*** Input records ***
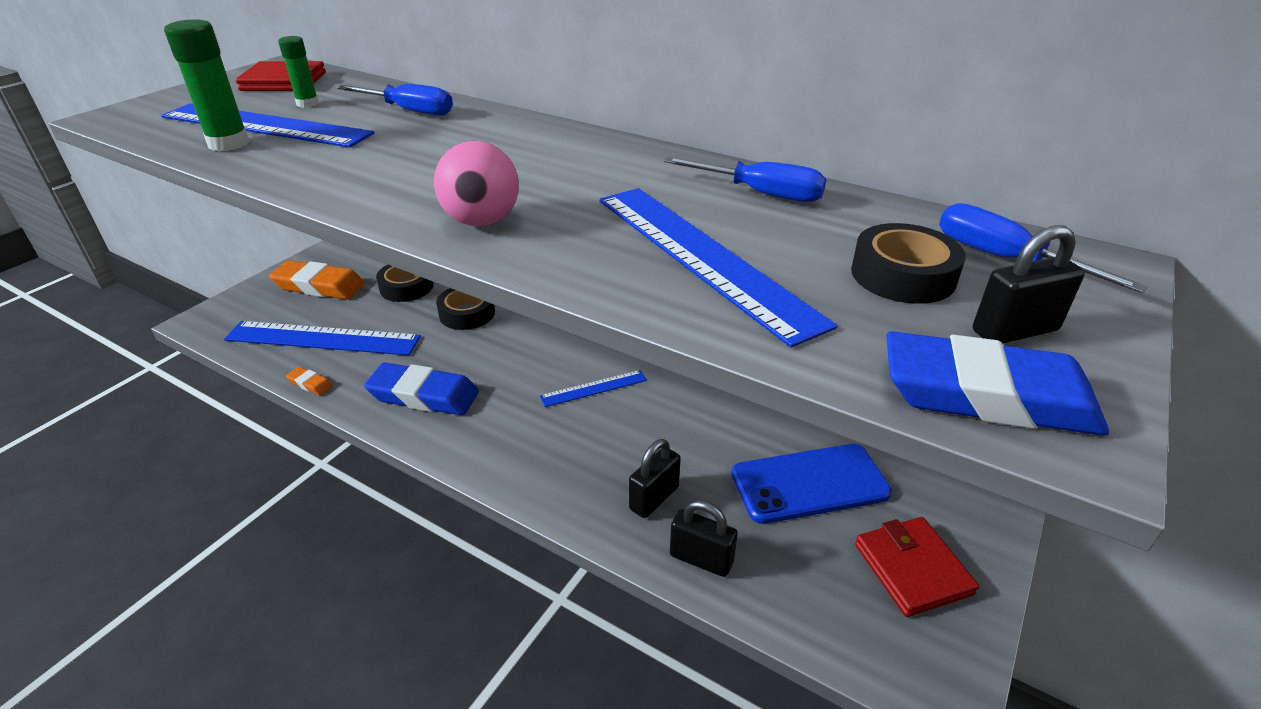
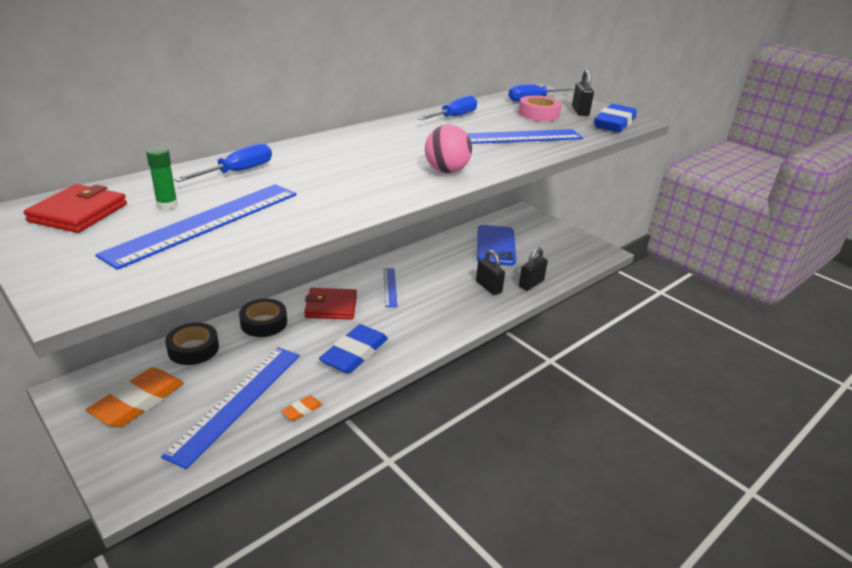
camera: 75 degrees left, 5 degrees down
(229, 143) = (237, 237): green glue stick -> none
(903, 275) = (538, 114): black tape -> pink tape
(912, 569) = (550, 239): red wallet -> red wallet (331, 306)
***
*** Input records ***
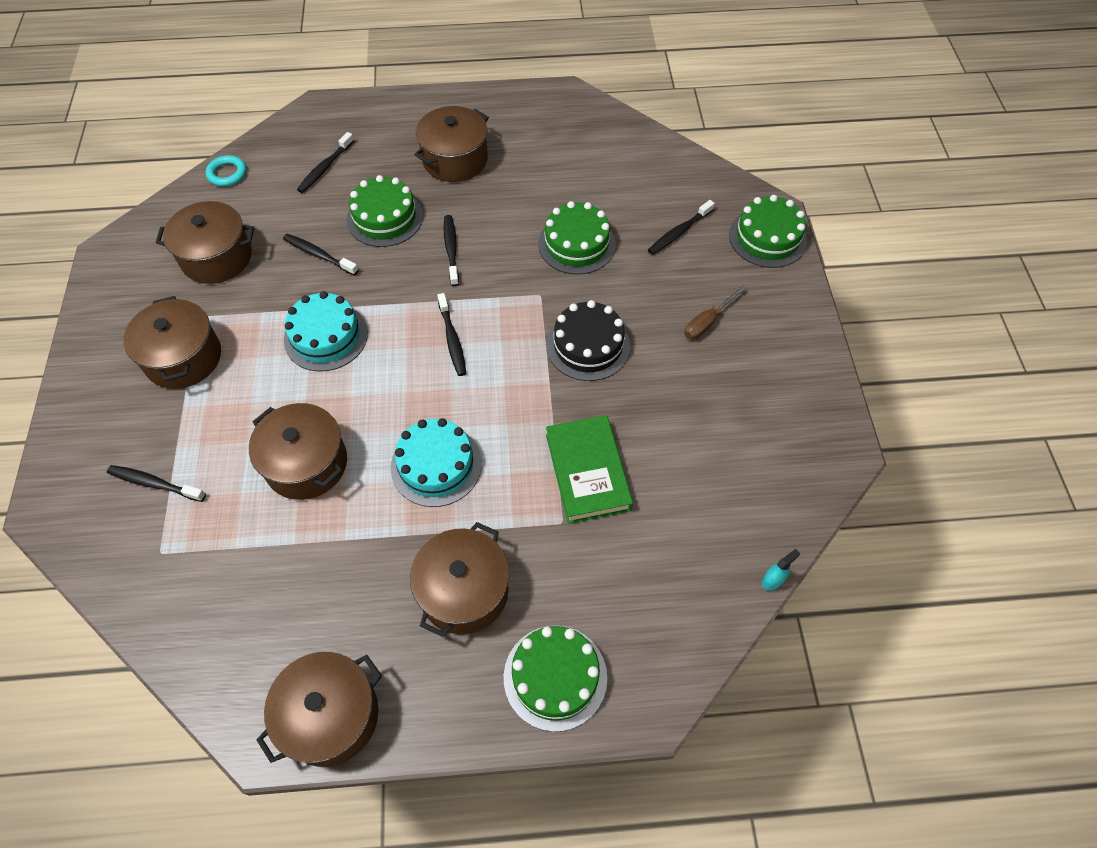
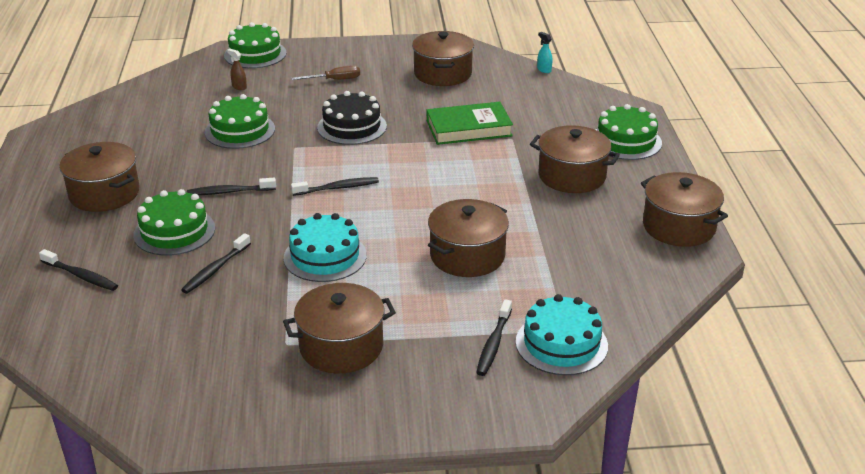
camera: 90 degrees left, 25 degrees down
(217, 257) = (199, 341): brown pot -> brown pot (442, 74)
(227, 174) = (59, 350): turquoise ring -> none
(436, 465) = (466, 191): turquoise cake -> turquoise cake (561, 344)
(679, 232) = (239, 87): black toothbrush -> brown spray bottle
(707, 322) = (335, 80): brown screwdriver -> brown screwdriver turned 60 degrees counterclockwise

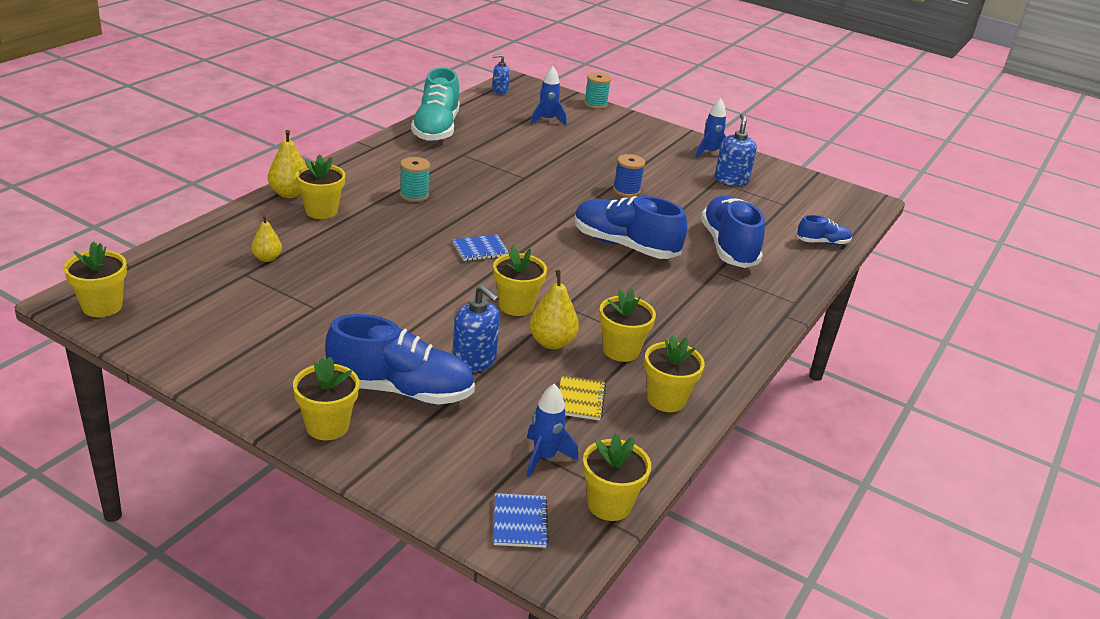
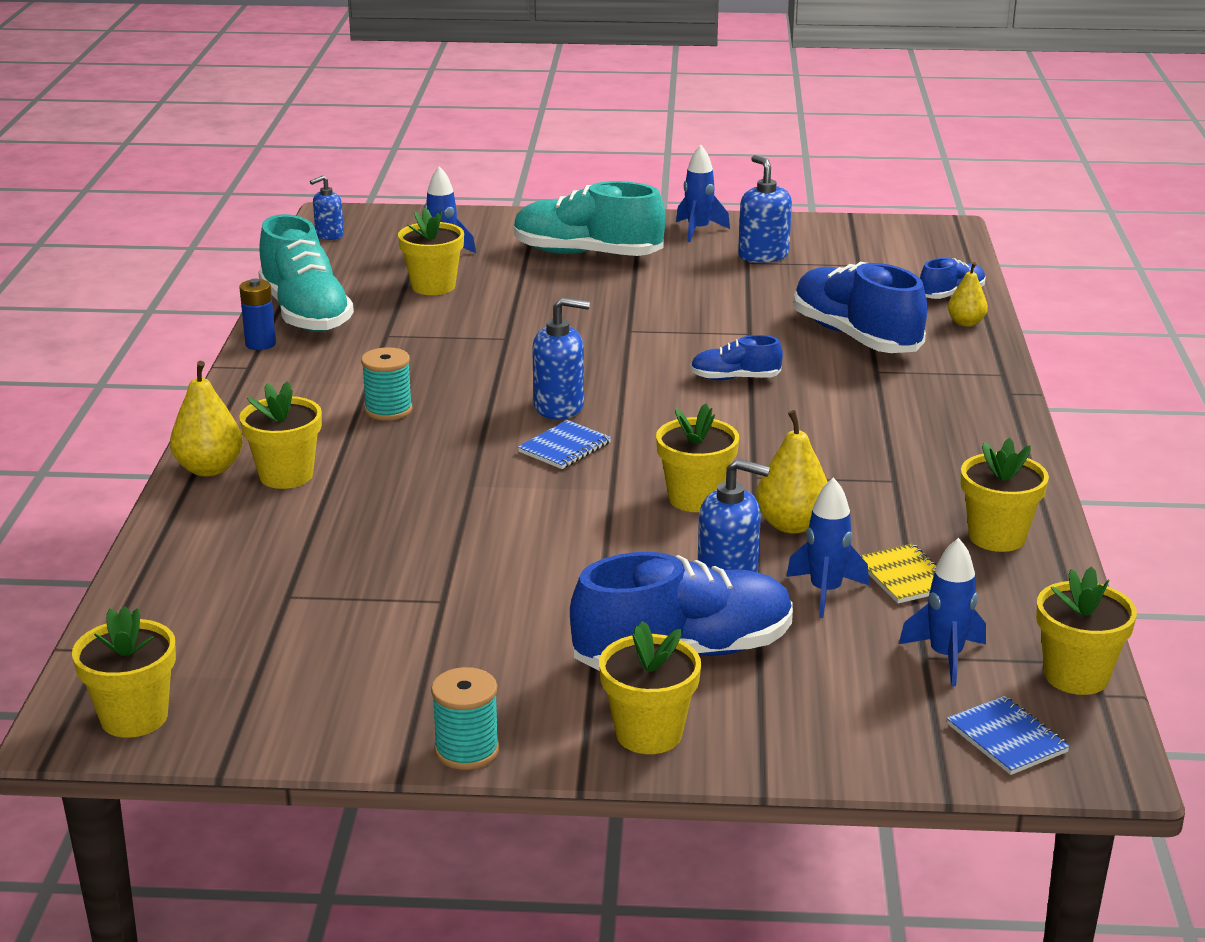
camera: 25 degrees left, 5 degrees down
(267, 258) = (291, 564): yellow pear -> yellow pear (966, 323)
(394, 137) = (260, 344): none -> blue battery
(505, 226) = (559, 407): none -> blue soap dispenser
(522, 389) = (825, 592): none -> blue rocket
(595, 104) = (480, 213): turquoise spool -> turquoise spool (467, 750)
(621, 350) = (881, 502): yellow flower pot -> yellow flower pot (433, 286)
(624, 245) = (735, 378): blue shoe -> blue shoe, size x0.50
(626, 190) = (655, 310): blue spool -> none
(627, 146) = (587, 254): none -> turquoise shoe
***
*** Input records ***
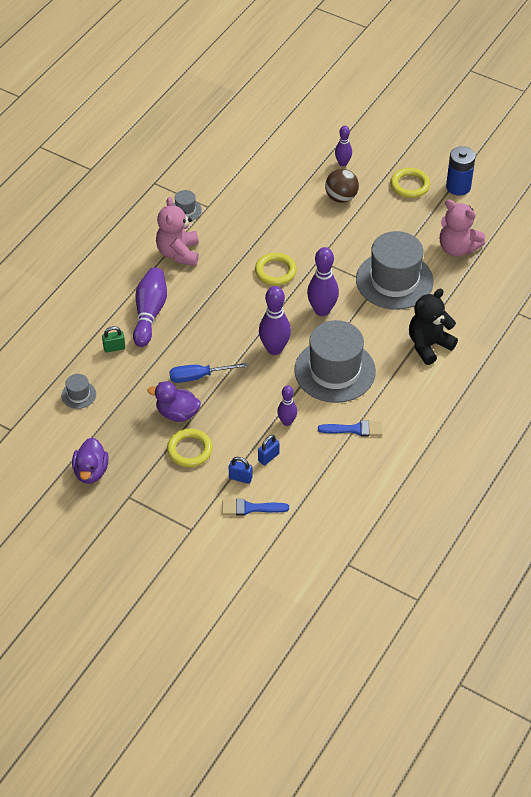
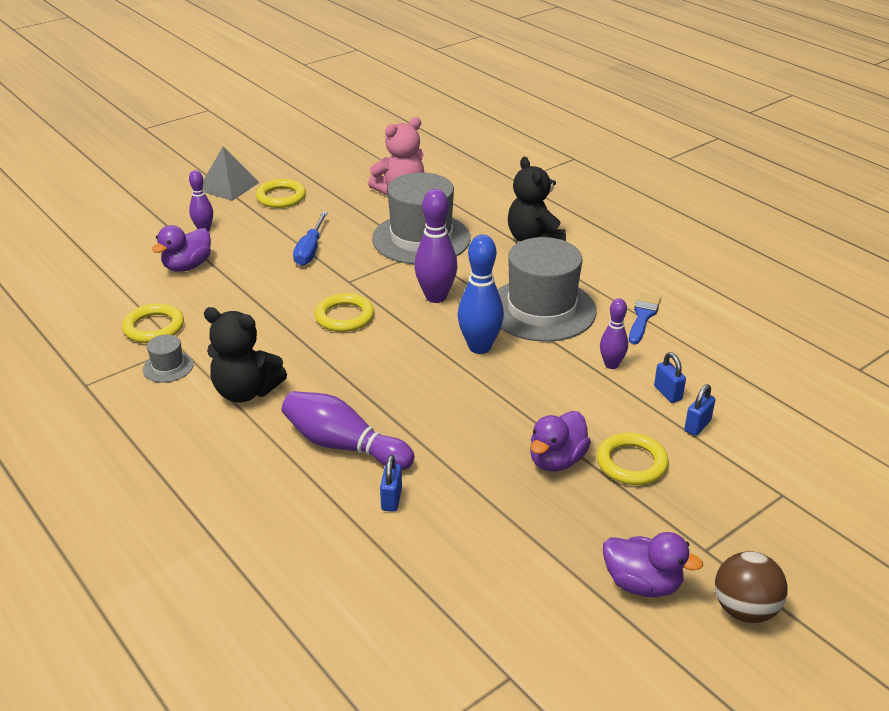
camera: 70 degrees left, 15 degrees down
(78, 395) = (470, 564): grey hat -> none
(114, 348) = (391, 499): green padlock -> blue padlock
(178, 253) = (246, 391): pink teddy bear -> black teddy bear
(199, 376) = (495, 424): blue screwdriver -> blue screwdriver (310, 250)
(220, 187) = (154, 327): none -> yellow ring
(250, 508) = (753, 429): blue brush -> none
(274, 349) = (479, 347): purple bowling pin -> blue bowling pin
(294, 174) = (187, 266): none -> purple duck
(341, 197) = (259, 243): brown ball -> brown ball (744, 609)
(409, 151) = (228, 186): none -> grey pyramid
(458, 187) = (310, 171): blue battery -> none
***
--- Work to be completed ---
Whatever else the listing above holds, retype exactly only the lines from the one containing "camera: 75 degrees left, 5 degrees down" to the one containing "(912, 569) = (550, 239): red", both ends kept.

--- Expected answer ---
camera: 75 degrees left, 5 degrees down
(229, 143) = (237, 237): green glue stick -> none
(903, 275) = (538, 114): black tape -> pink tape
(912, 569) = (550, 239): red wallet -> red wallet (331, 306)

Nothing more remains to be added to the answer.